### GOAL OF THE EXERCISE
The lines to extract run from the start of the records through the line with "purple cross: (62, 15) -> (63, 26), moved", both ends included; drop the pictures.

Multi-step shape changes
^^^^^^^^
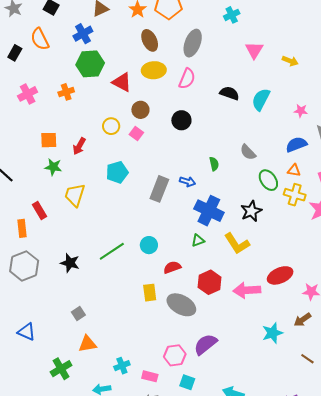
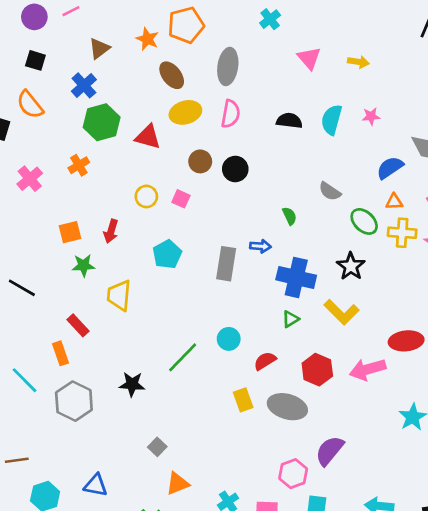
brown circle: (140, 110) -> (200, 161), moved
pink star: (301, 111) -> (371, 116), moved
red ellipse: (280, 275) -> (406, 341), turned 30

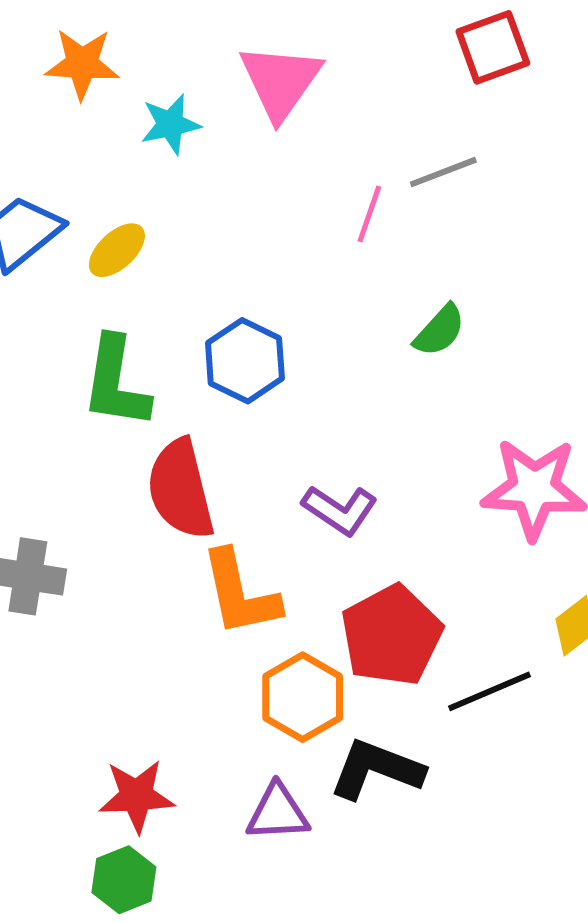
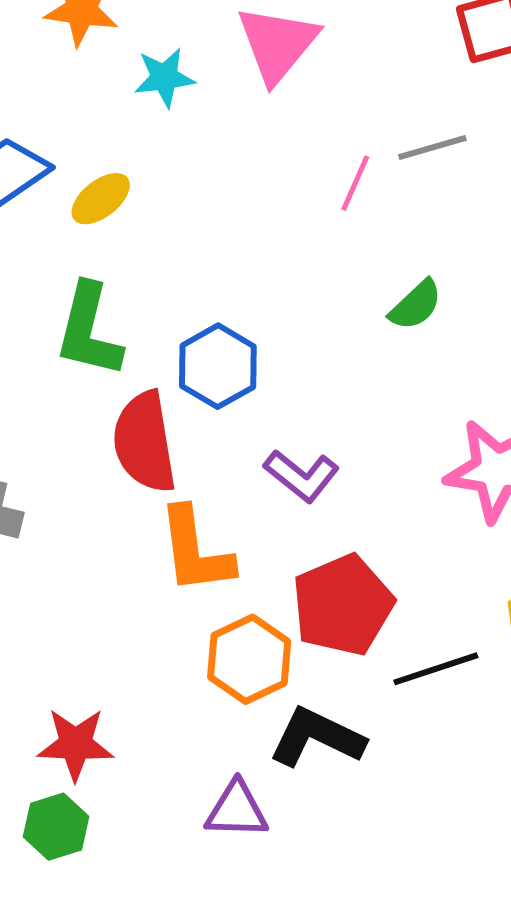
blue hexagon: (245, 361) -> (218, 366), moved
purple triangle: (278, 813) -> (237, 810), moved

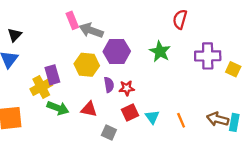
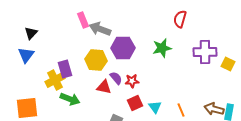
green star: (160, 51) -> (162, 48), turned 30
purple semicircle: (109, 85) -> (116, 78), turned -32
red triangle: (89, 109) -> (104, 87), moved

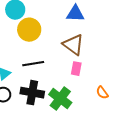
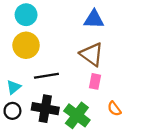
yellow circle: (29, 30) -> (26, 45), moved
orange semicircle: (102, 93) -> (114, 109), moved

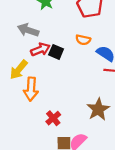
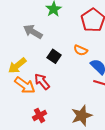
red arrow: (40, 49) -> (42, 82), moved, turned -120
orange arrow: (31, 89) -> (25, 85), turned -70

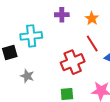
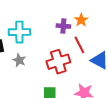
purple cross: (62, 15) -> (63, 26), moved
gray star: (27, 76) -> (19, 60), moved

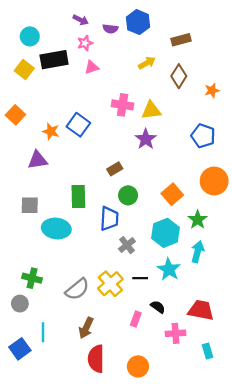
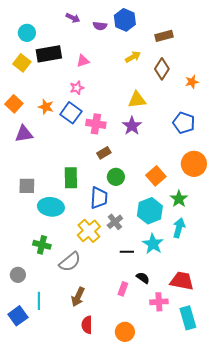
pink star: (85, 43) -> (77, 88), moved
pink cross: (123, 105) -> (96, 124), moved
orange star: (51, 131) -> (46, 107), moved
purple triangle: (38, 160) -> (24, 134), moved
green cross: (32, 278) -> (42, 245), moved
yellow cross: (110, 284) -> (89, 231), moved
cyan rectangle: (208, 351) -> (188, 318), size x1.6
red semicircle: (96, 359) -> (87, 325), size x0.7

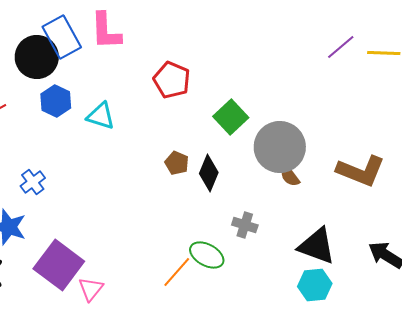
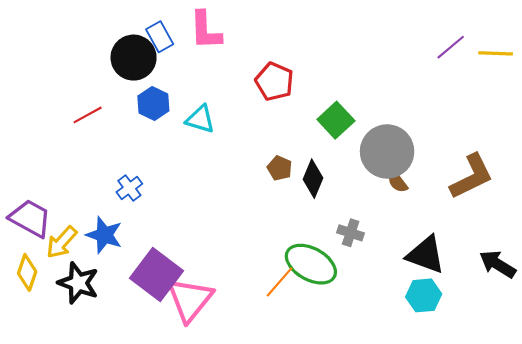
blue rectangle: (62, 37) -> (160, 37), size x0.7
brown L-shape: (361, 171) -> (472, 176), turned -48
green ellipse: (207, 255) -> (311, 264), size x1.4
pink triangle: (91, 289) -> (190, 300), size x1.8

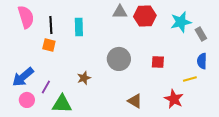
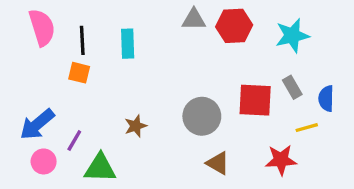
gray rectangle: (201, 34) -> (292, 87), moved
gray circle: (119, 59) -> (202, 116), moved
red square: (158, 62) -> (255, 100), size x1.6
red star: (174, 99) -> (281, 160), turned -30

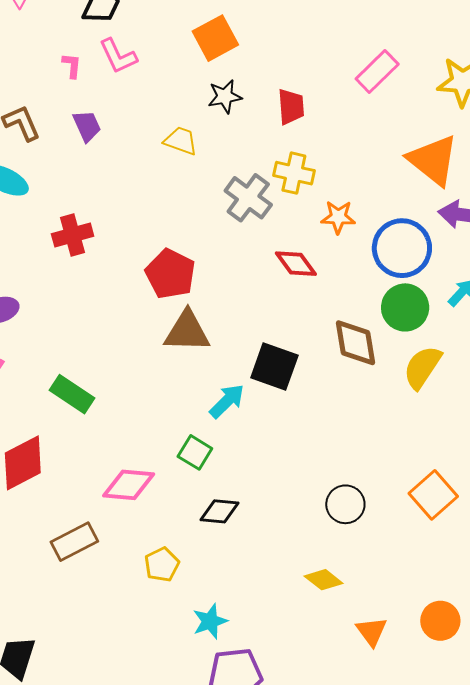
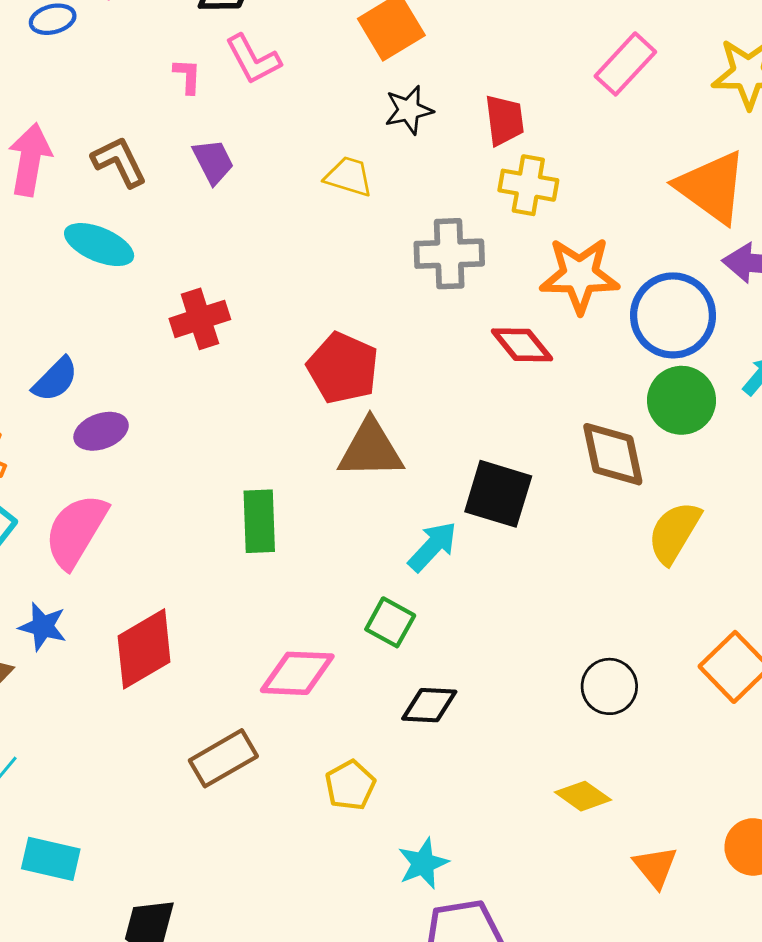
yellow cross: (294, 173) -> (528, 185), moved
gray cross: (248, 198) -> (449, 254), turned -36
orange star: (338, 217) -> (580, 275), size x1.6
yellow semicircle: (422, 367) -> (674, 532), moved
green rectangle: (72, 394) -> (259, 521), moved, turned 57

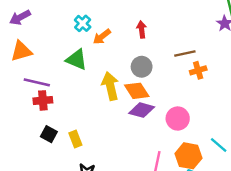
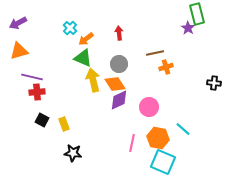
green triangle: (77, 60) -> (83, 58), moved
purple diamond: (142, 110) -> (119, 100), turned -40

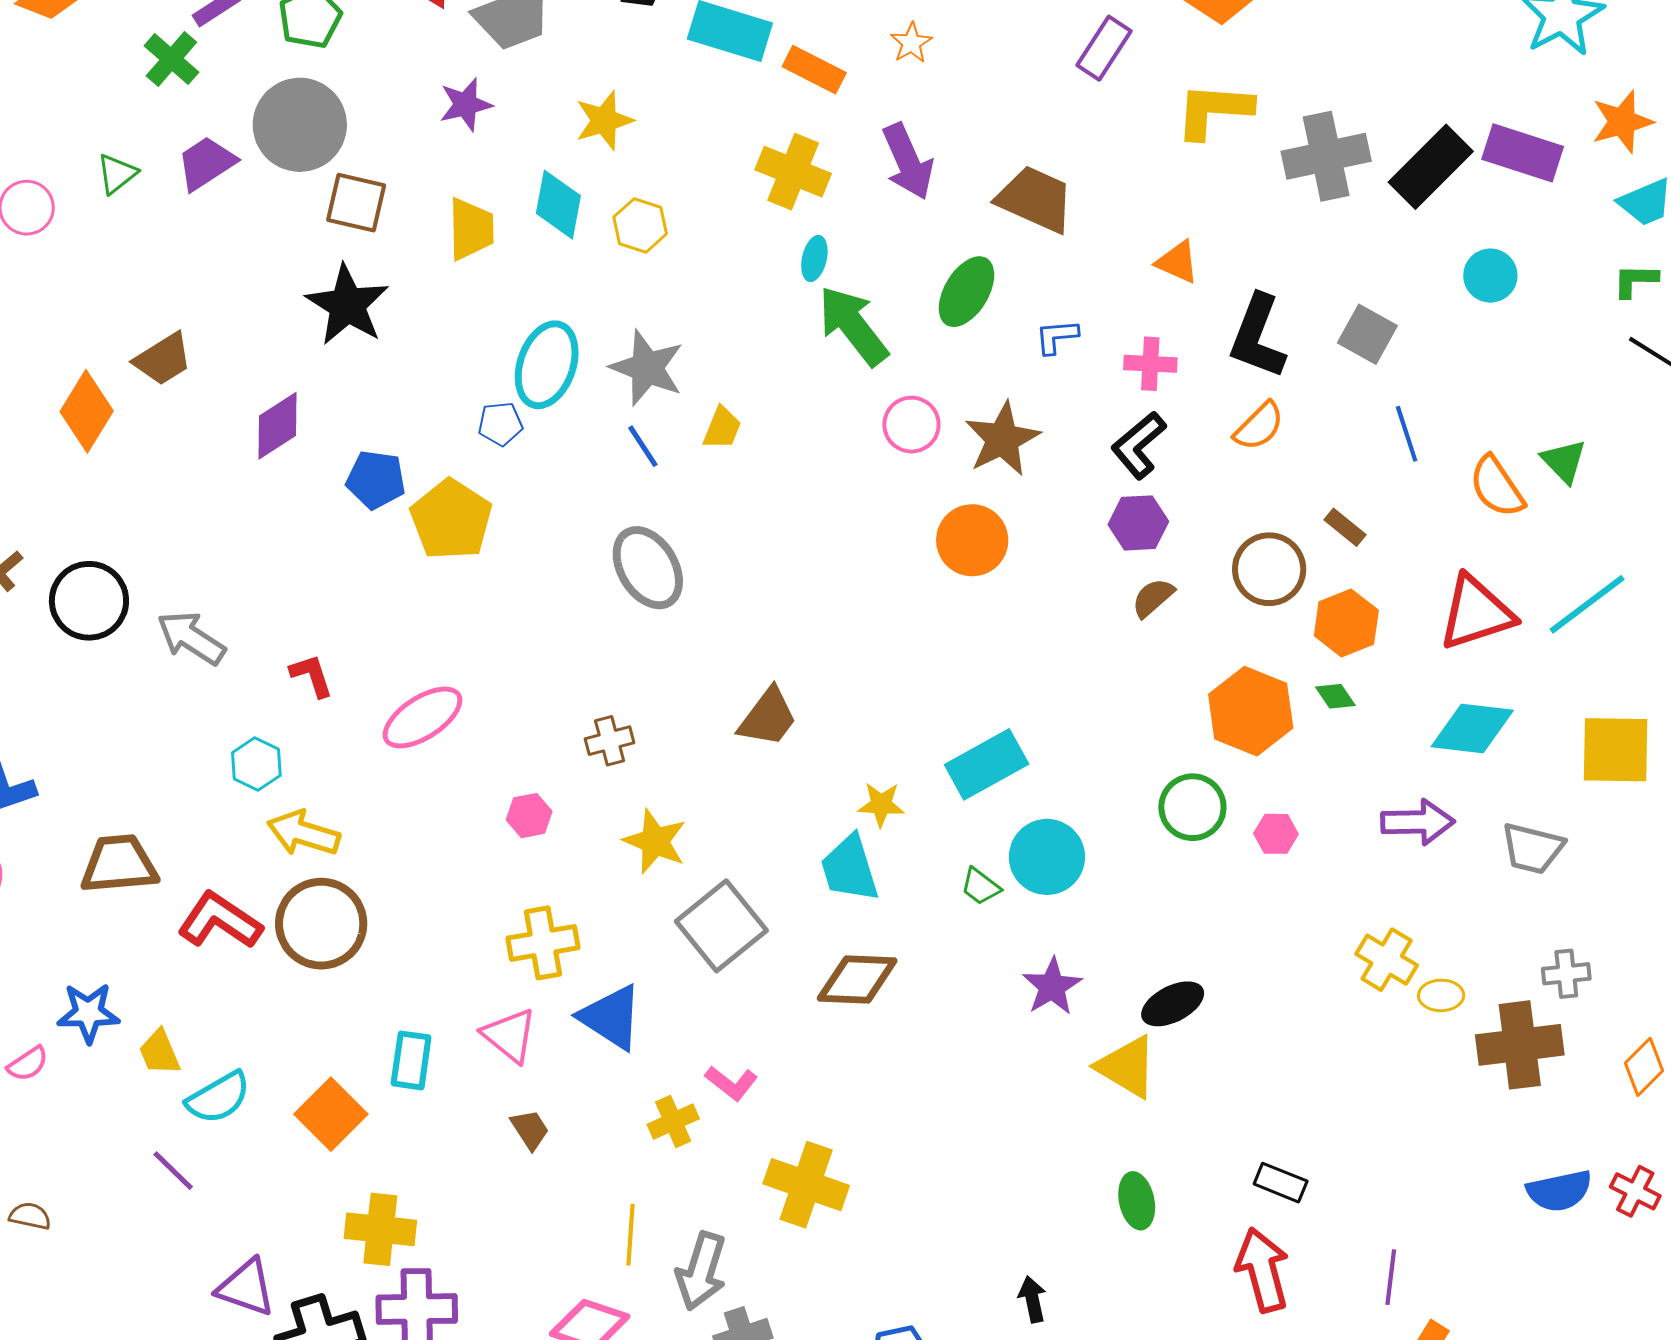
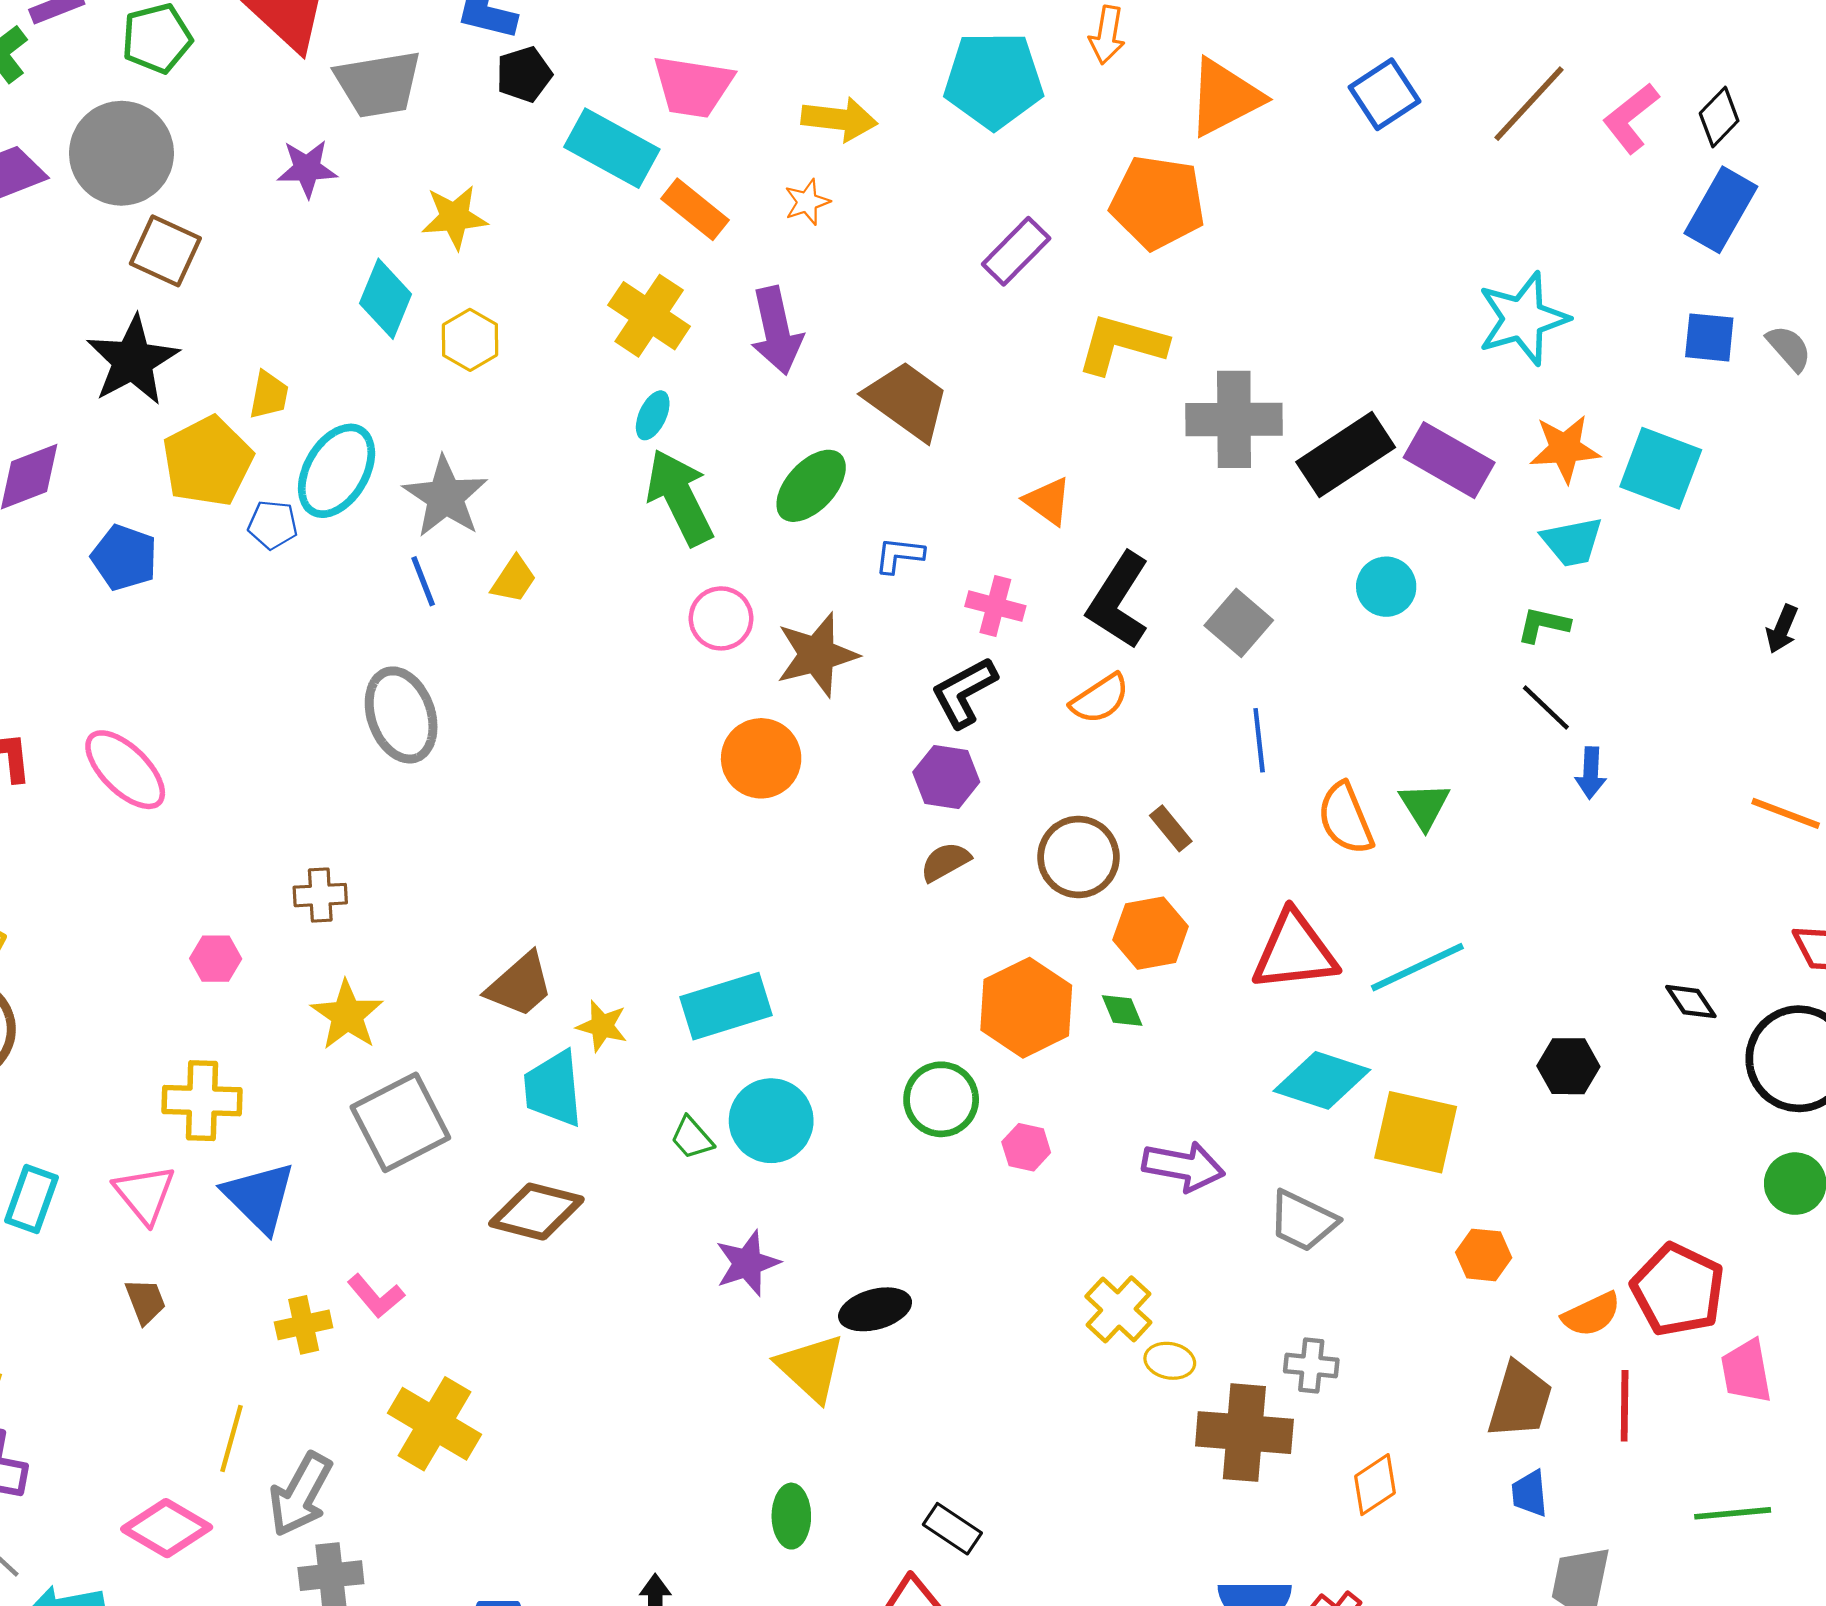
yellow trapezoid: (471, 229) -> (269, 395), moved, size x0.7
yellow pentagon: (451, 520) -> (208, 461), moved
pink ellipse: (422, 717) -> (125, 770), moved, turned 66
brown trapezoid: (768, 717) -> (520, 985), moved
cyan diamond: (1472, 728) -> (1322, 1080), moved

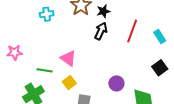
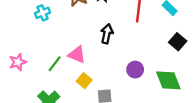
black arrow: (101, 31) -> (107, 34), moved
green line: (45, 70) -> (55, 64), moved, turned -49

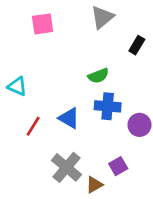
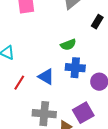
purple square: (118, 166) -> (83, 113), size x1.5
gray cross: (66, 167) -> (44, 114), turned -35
^^^^^^^^
### WORKED SOLUTION
brown circle: (140, 110) -> (200, 161), moved
pink star: (301, 111) -> (371, 116), moved
red ellipse: (280, 275) -> (406, 341), turned 30

blue hexagon: (245, 361) -> (218, 366), moved
purple triangle: (278, 813) -> (237, 810), moved

green star: (160, 51) -> (162, 48), turned 30
purple semicircle: (109, 85) -> (116, 78), turned -32
red triangle: (89, 109) -> (104, 87), moved

yellow circle: (29, 30) -> (26, 45), moved
orange semicircle: (102, 93) -> (114, 109), moved

red arrow: (40, 49) -> (42, 82), moved, turned -120
orange arrow: (31, 89) -> (25, 85), turned -70

purple cross: (62, 15) -> (63, 26), moved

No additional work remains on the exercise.